WHAT YOU NEED TO DO: Look through the entries below and report every line that has "size".

AVAILABLE DATA:

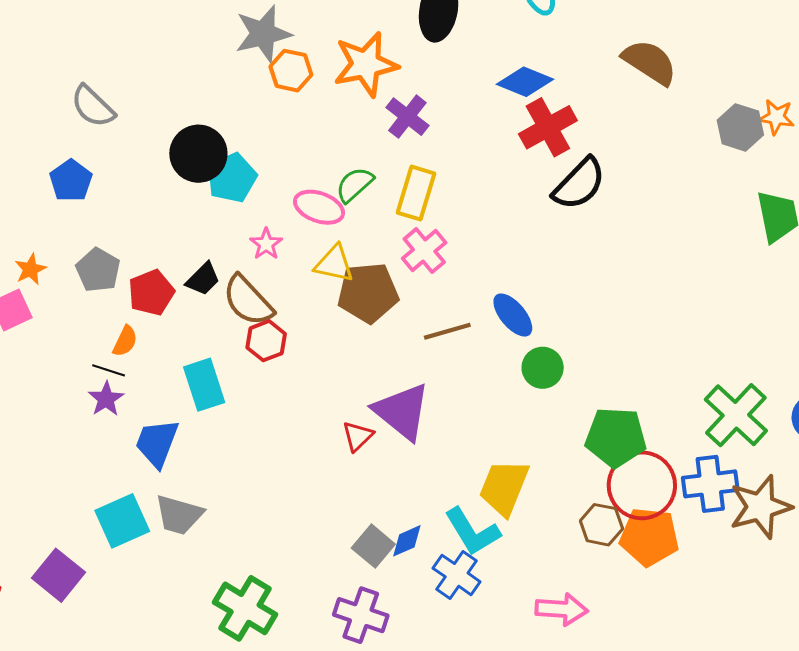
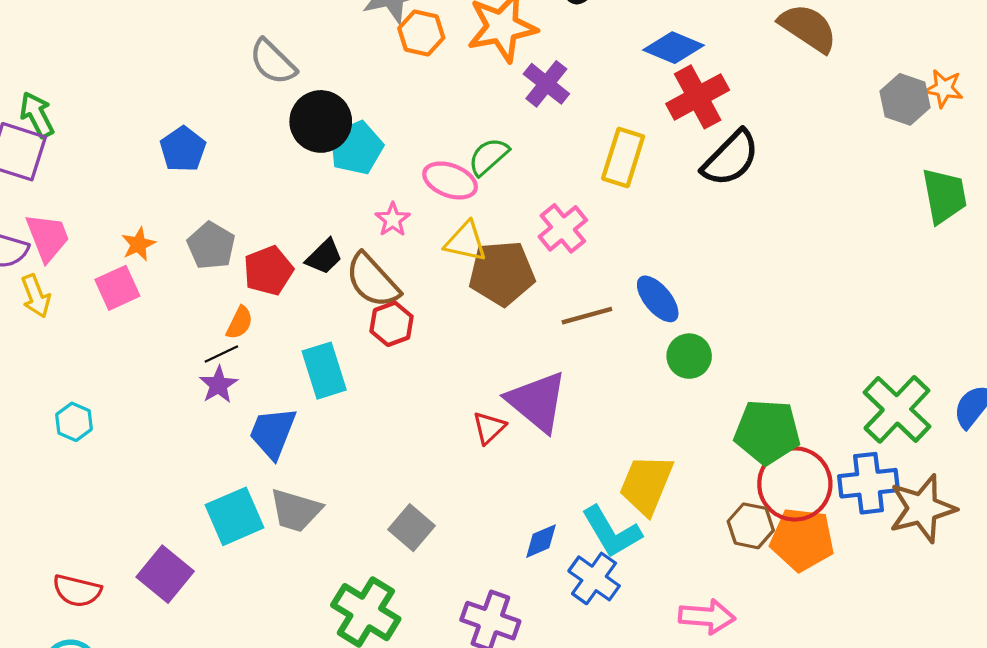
gray semicircle: (93, 106) -> (273, 62), moved
yellow rectangle: (416, 193) -> (623, 158), moved
black line: (109, 370) -> (221, 354), turned -44
gray square: (373, 546) -> (411, 528), moved

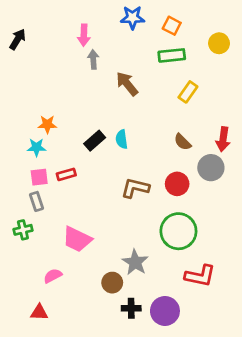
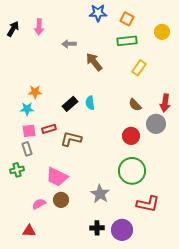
pink arrow: (84, 35) -> (39, 27), moved
gray arrow: (93, 59) -> (69, 44), turned -88
brown L-shape: (135, 188) -> (71, 139), moved
brown circle: (112, 283) -> (61, 200), moved

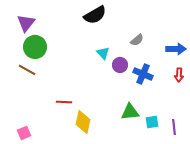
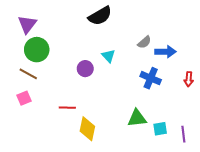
blue arrow: (176, 49) -> (165, 52), moved
purple circle: (120, 65) -> (85, 69), moved
pink square: (24, 133) -> (24, 98), moved

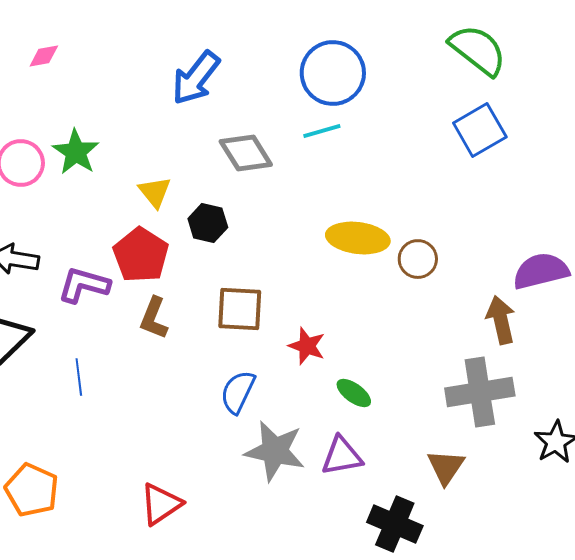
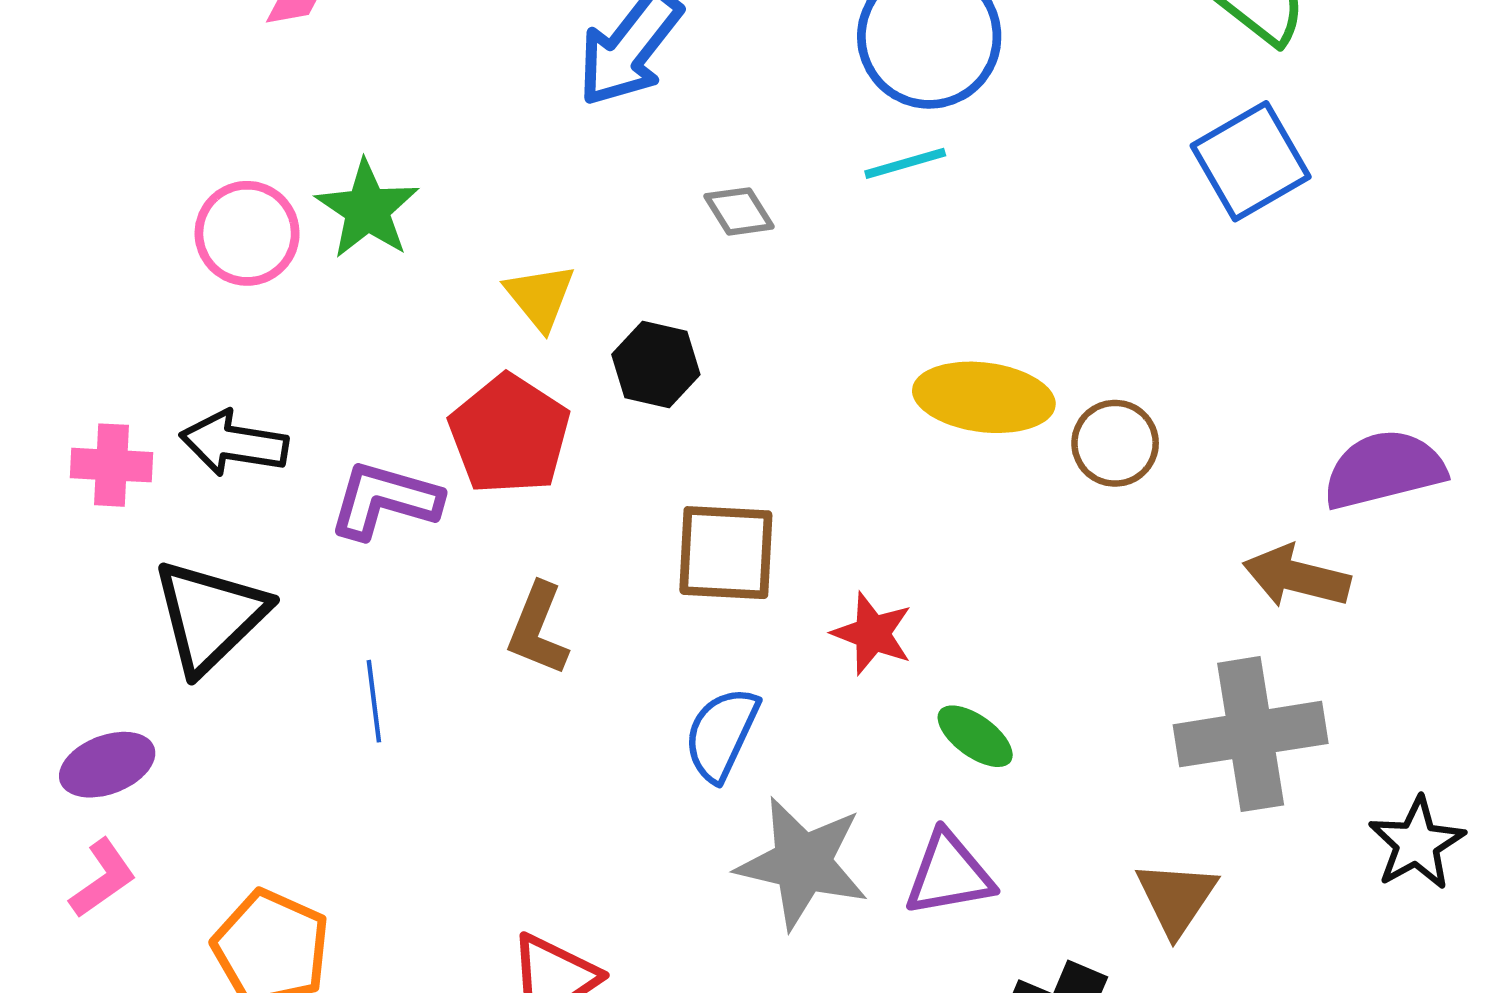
gray diamond: (246, 153) -> (739, 211), size x0.6
brown L-shape: (154, 318) -> (538, 629), moved
brown arrow: (501, 320) -> (1297, 577), turned -63

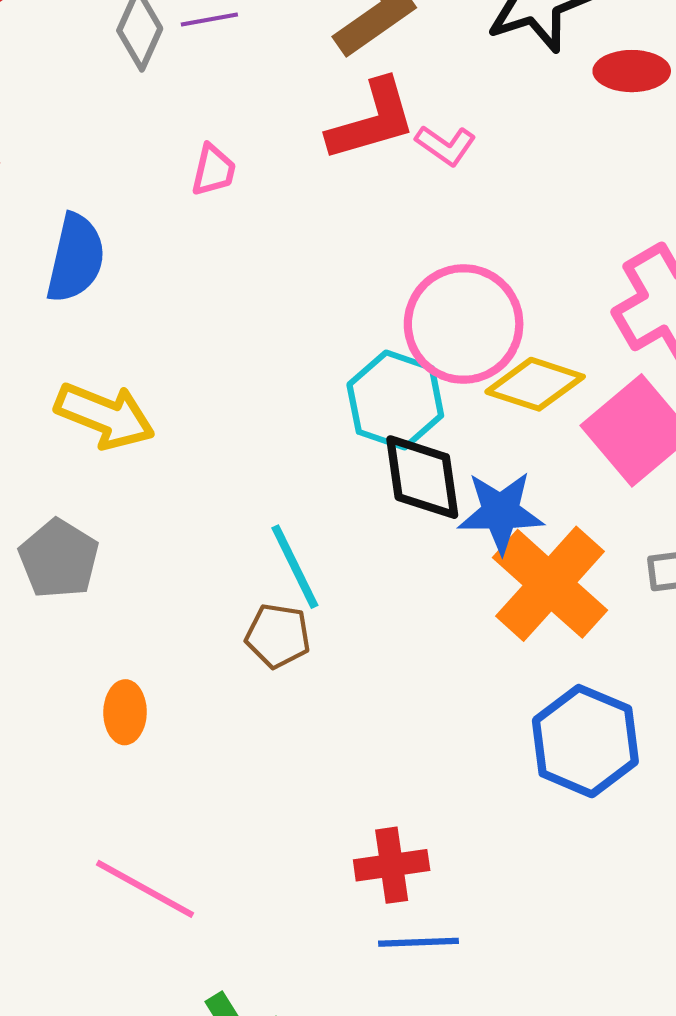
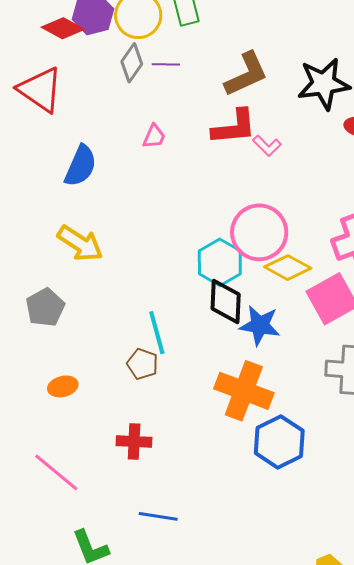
orange cross: (550, 584) -> (244, 391), moved, turned -32
orange ellipse: (125, 712) -> (63, 386), turned 64
red cross: (392, 865) -> (134, 442), moved
blue line: (419, 942) -> (158, 516), moved

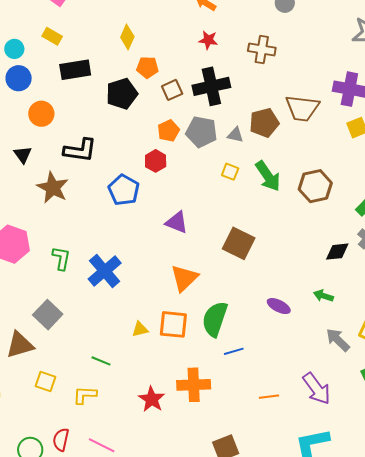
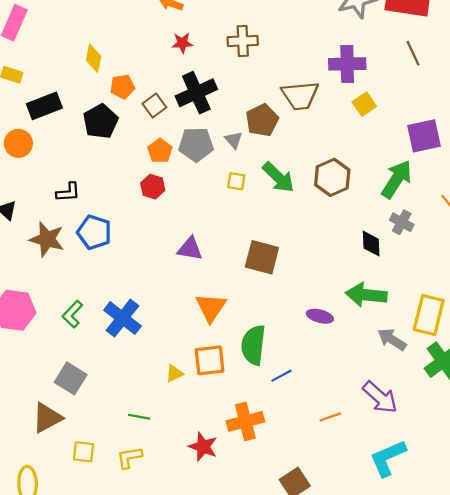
orange circle: (41, 114) -> (18, 143), moved
gray triangle: (235, 135) -> (234, 140), turned 48
black L-shape: (80, 150) -> (68, 192), size x0.7
blue pentagon: (124, 190) -> (94, 232), moved
black diamond: (337, 252) -> (371, 244), turned -75
green L-shape: (61, 258) -> (72, 314), turned -135
green arrow: (323, 296) -> (366, 295), size x1.8

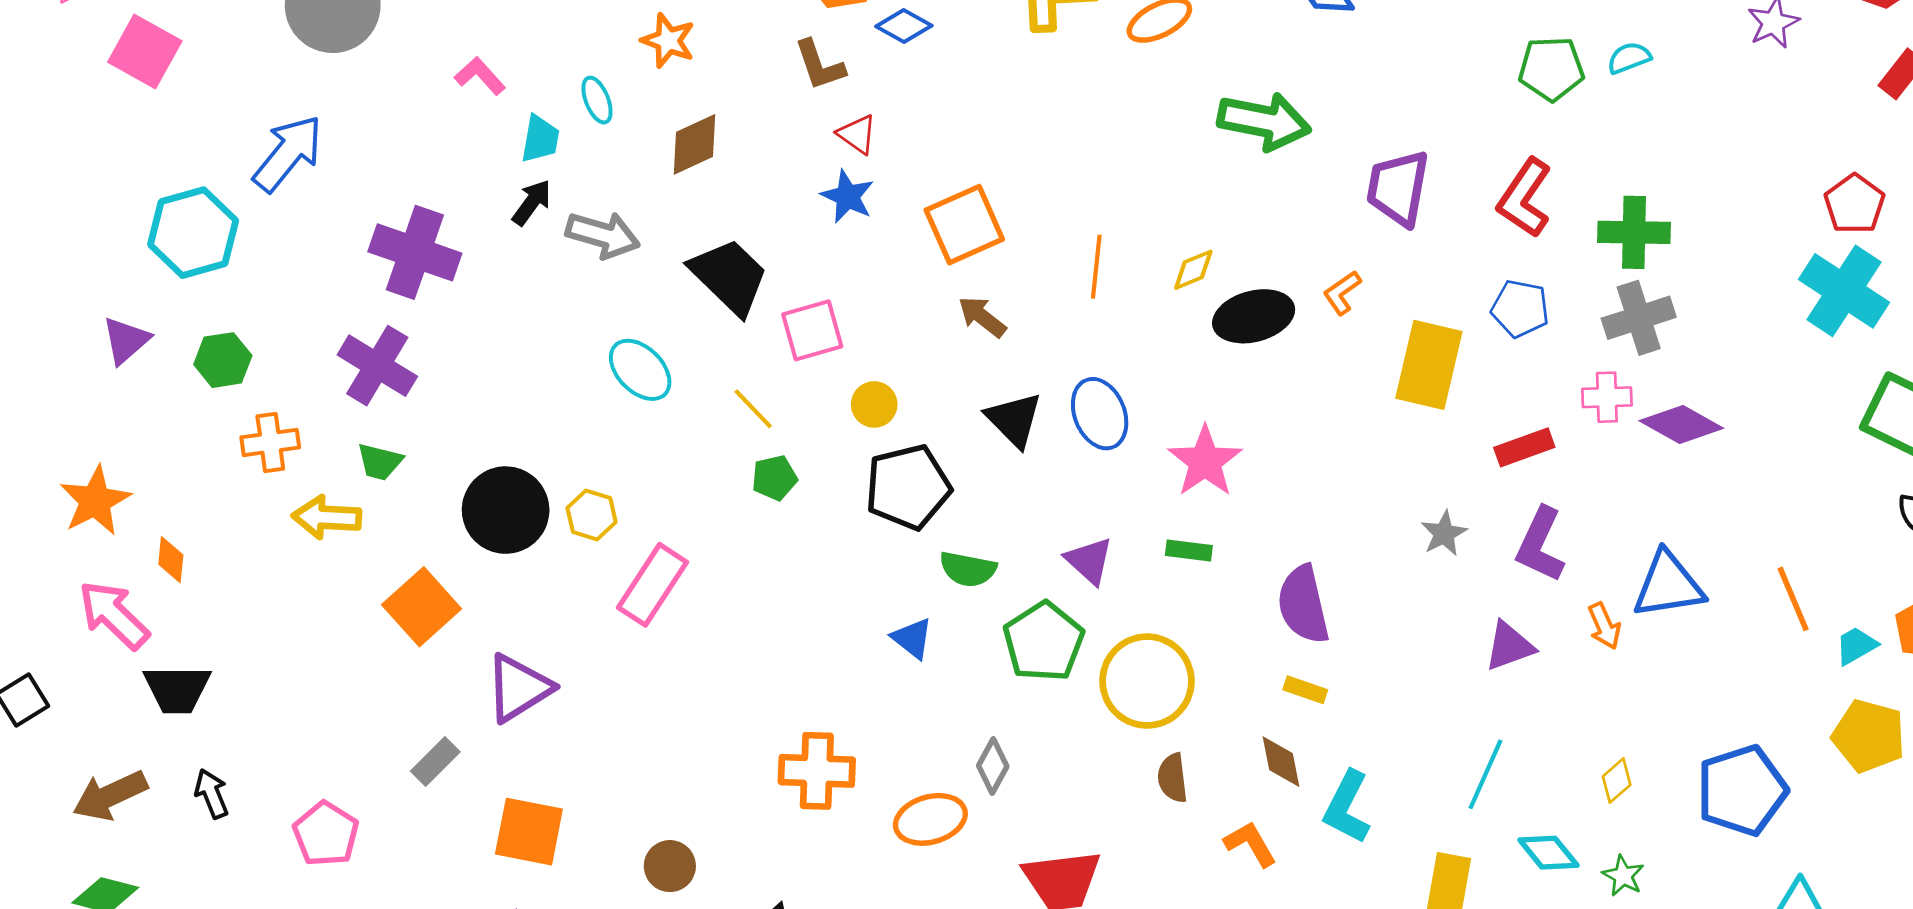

RESULT OF THIS EXERCISE:
gray diamond: (246, 153) -> (739, 211), size x0.6
black L-shape: (80, 150) -> (68, 192), size x0.7
green arrow: (323, 296) -> (366, 295), size x1.8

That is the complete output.